## Assignment
Give back every line of the material below exactly, but no images.

## The data

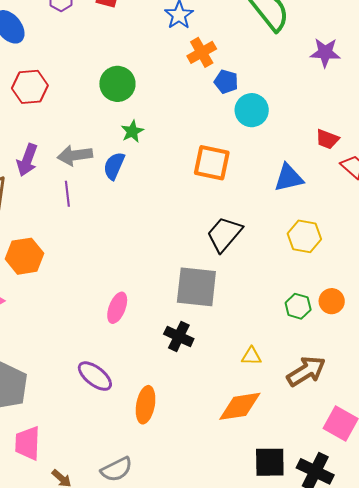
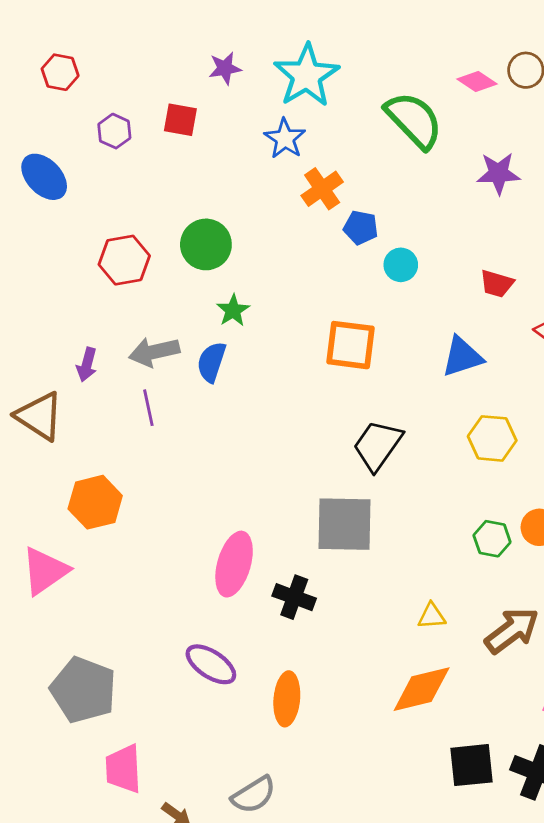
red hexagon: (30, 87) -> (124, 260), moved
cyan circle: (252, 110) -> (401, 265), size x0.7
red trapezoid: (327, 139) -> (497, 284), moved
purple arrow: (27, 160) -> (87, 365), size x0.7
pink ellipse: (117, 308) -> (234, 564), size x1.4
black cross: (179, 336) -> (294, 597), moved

## Response to the exercise
red hexagon: (30, 87) -> (124, 260), moved
cyan circle: (252, 110) -> (401, 265), size x0.7
red trapezoid: (327, 139) -> (497, 284), moved
purple arrow: (27, 160) -> (87, 365), size x0.7
pink ellipse: (117, 308) -> (234, 564), size x1.4
black cross: (179, 336) -> (294, 597), moved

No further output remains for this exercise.